> _Problem details_
A picture-free, exact reproduction of the listing that follows is required.

------ Dataset extract

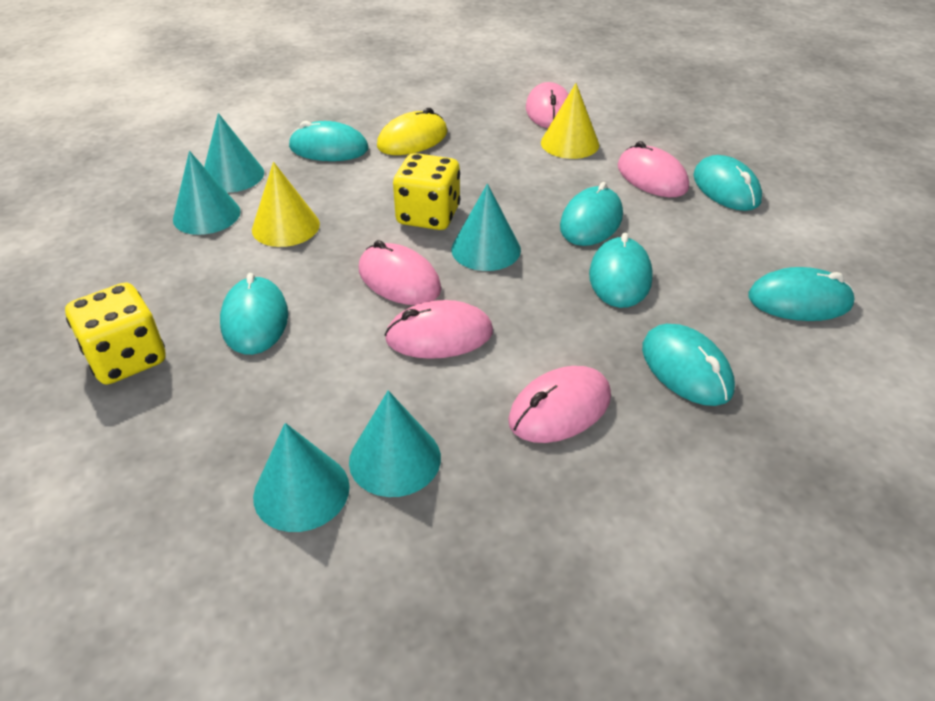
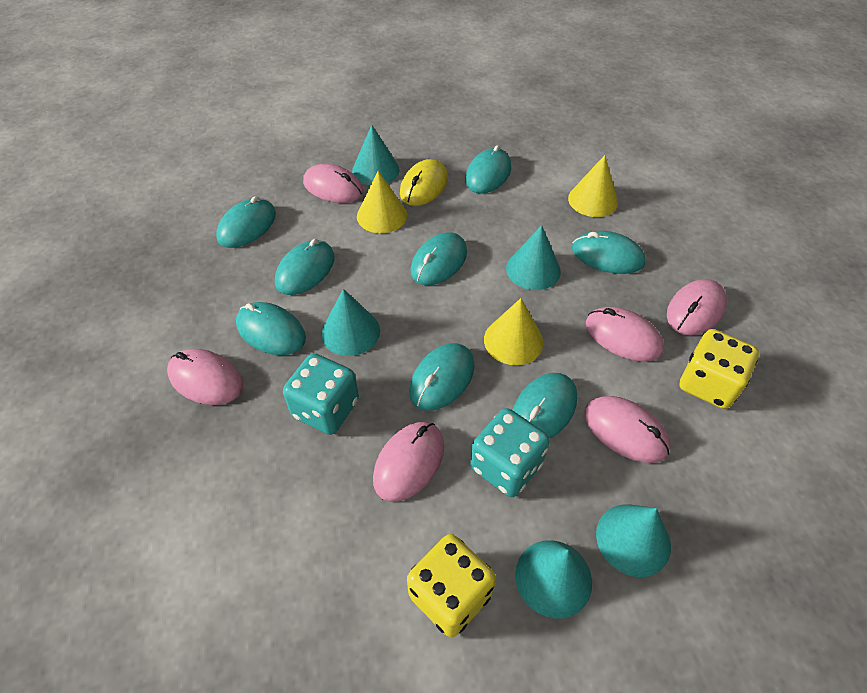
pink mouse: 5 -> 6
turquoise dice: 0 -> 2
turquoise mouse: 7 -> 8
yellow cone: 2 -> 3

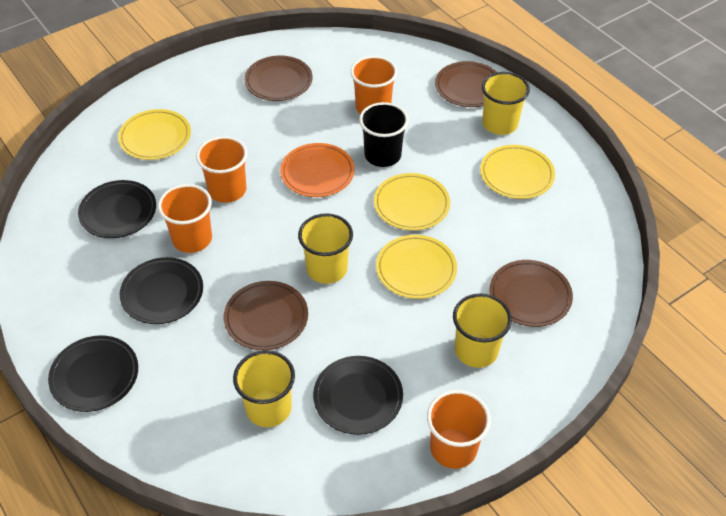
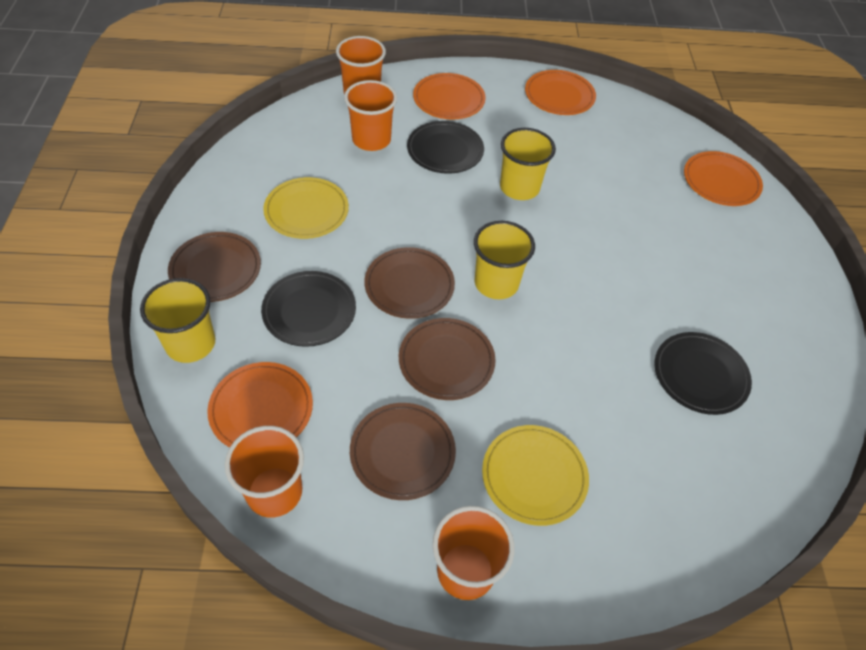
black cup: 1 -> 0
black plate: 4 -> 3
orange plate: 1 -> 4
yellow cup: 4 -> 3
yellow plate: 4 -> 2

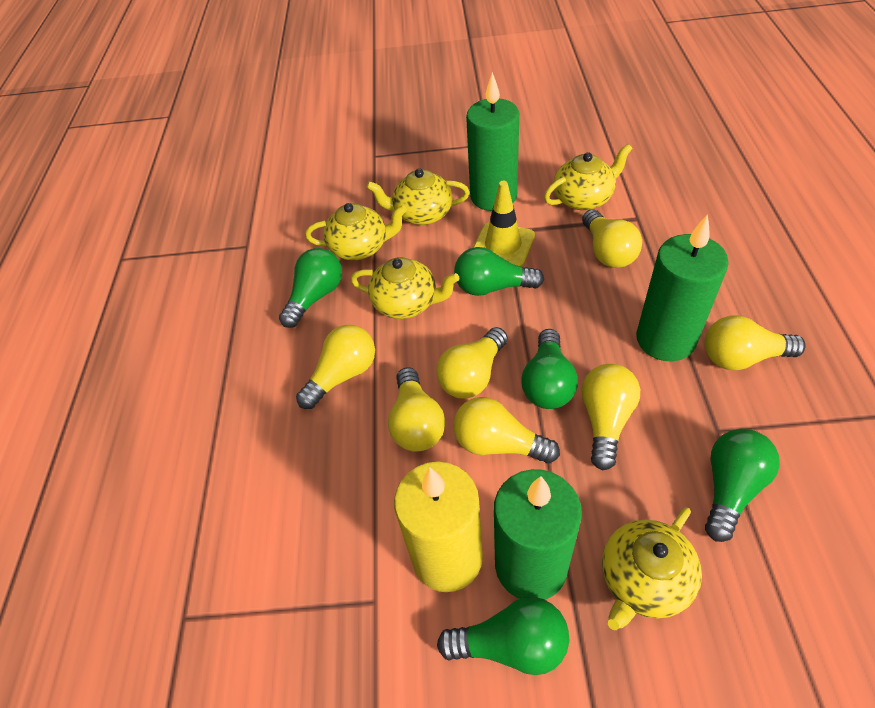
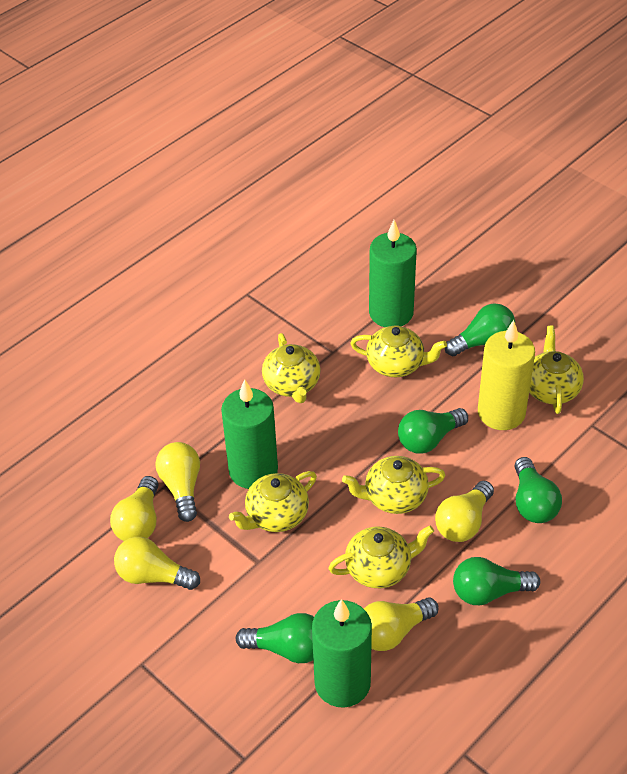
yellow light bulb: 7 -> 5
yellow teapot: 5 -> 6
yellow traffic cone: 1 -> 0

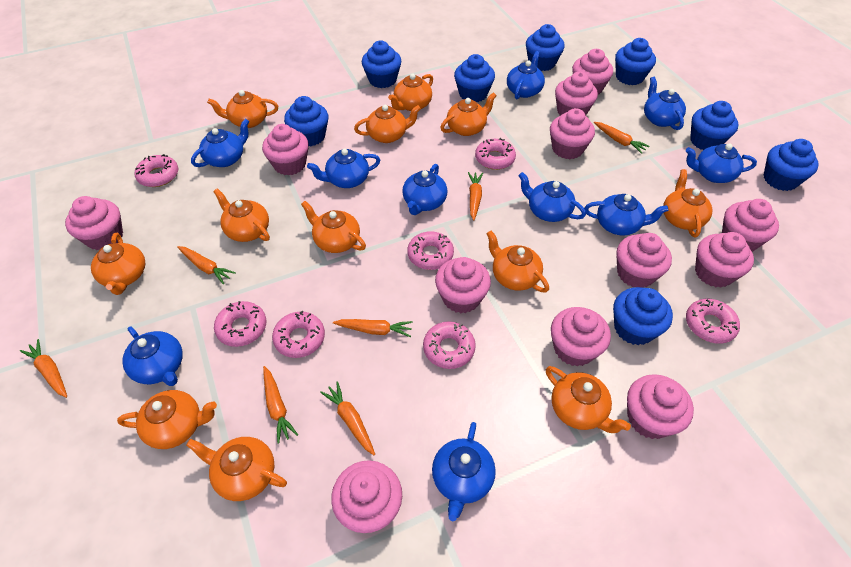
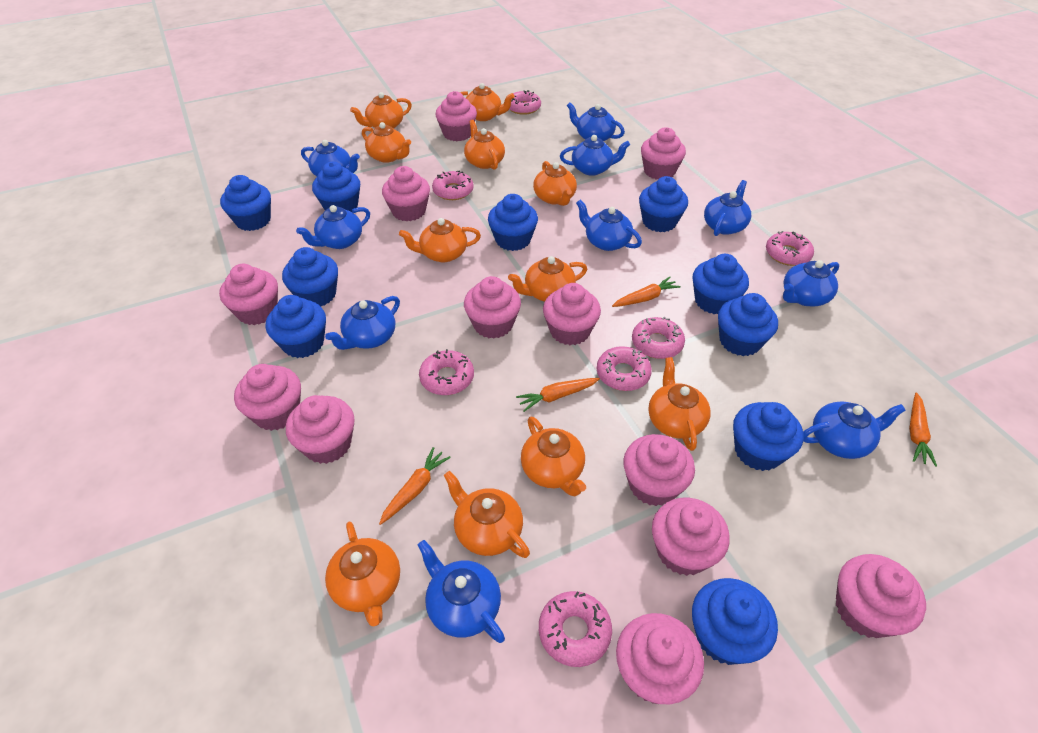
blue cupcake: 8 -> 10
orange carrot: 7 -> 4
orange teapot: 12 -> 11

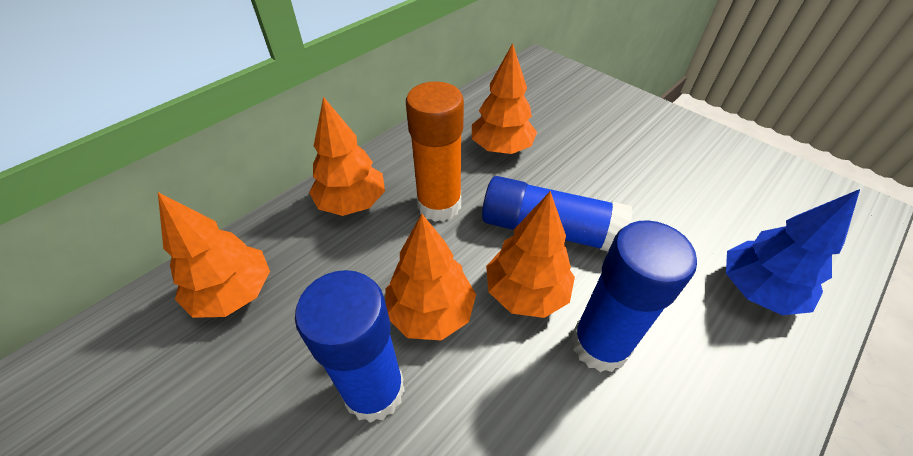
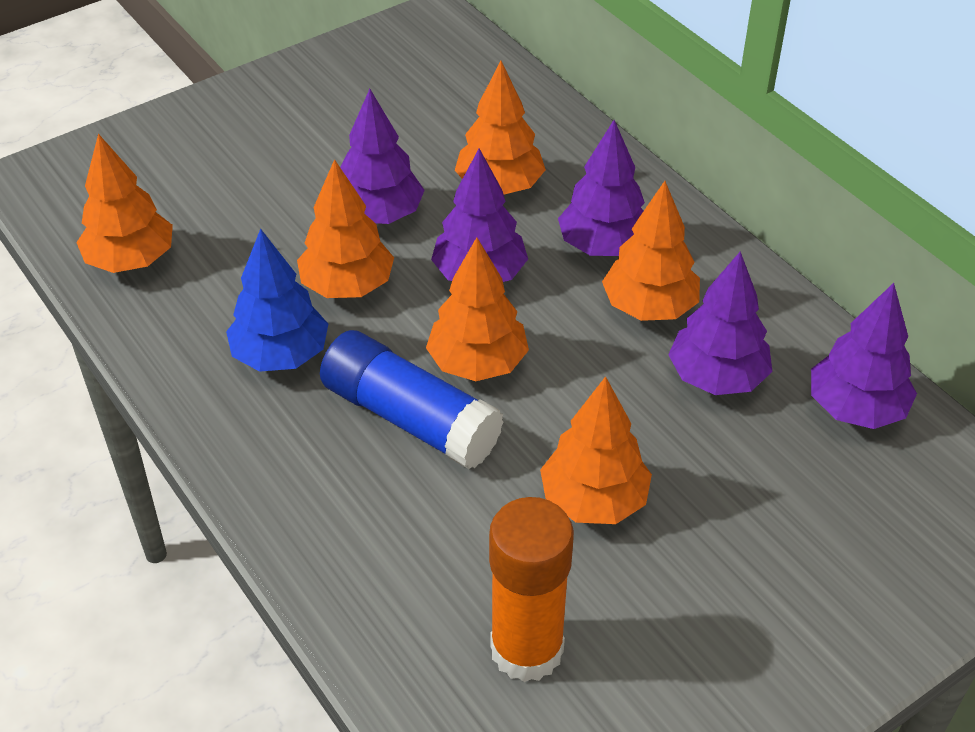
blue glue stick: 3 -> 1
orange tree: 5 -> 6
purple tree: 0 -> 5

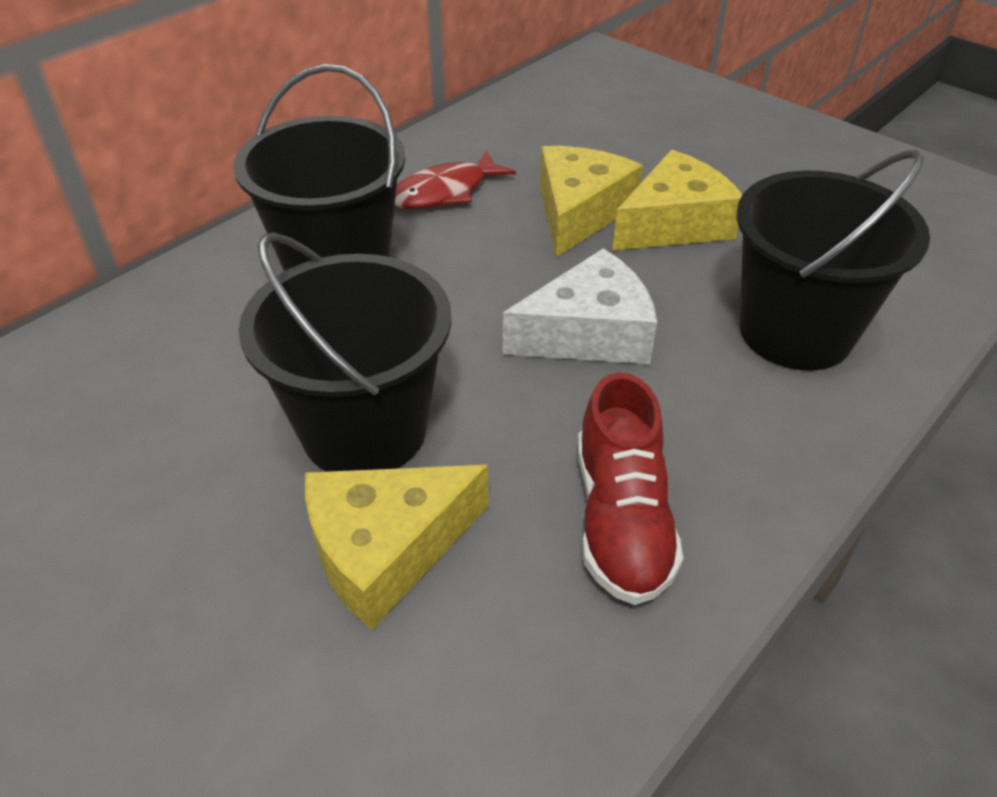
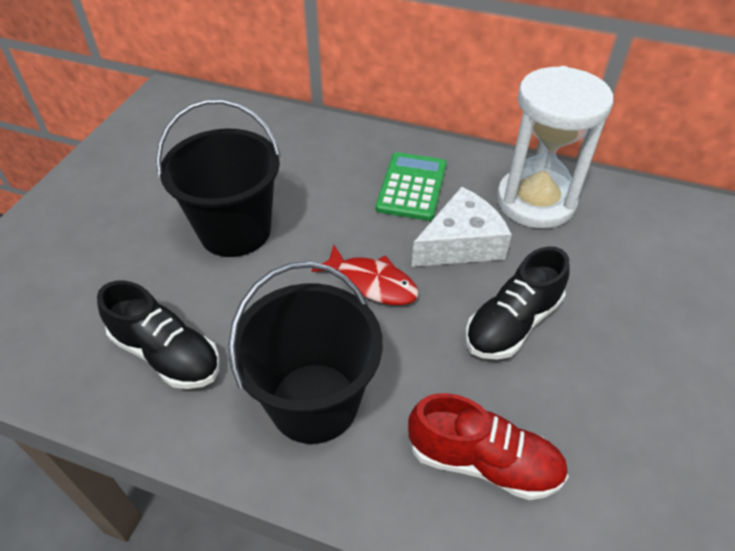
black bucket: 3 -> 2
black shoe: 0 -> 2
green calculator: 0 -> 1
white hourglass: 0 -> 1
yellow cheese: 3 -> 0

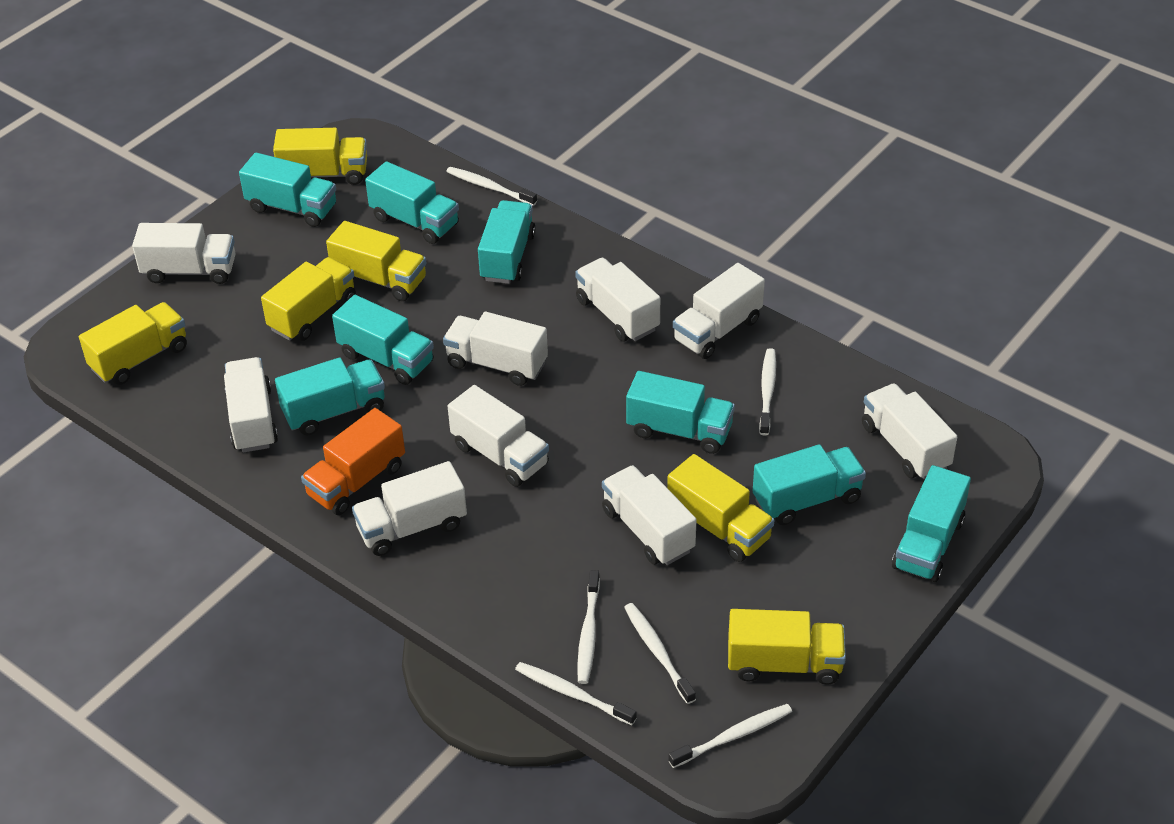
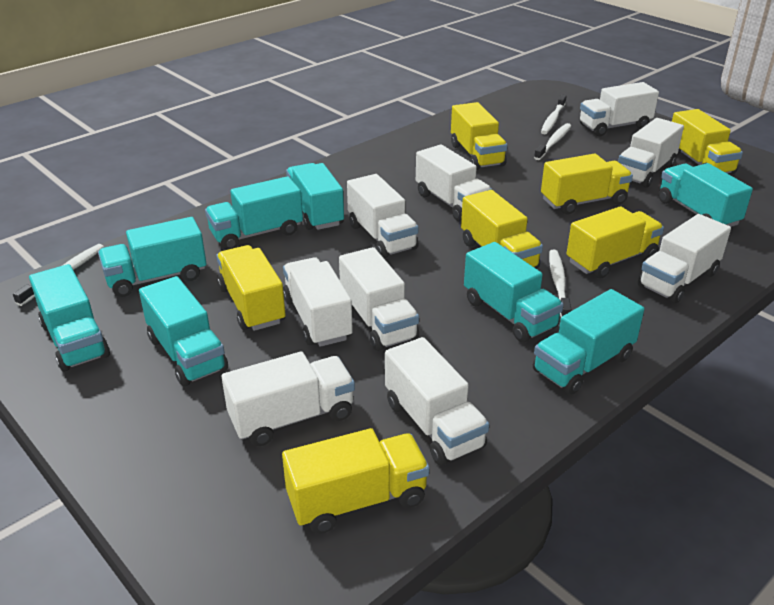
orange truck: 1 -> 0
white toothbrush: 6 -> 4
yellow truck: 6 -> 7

------------

> _Task solution_
pink mouse: 5 -> 6
turquoise dice: 0 -> 2
turquoise mouse: 7 -> 8
yellow cone: 2 -> 3

black cup: 1 -> 0
black plate: 4 -> 3
orange plate: 1 -> 4
yellow cup: 4 -> 3
yellow plate: 4 -> 2

yellow light bulb: 7 -> 5
yellow teapot: 5 -> 6
yellow traffic cone: 1 -> 0

blue cupcake: 8 -> 10
orange carrot: 7 -> 4
orange teapot: 12 -> 11

blue glue stick: 3 -> 1
orange tree: 5 -> 6
purple tree: 0 -> 5

black bucket: 3 -> 2
black shoe: 0 -> 2
green calculator: 0 -> 1
white hourglass: 0 -> 1
yellow cheese: 3 -> 0

orange truck: 1 -> 0
white toothbrush: 6 -> 4
yellow truck: 6 -> 7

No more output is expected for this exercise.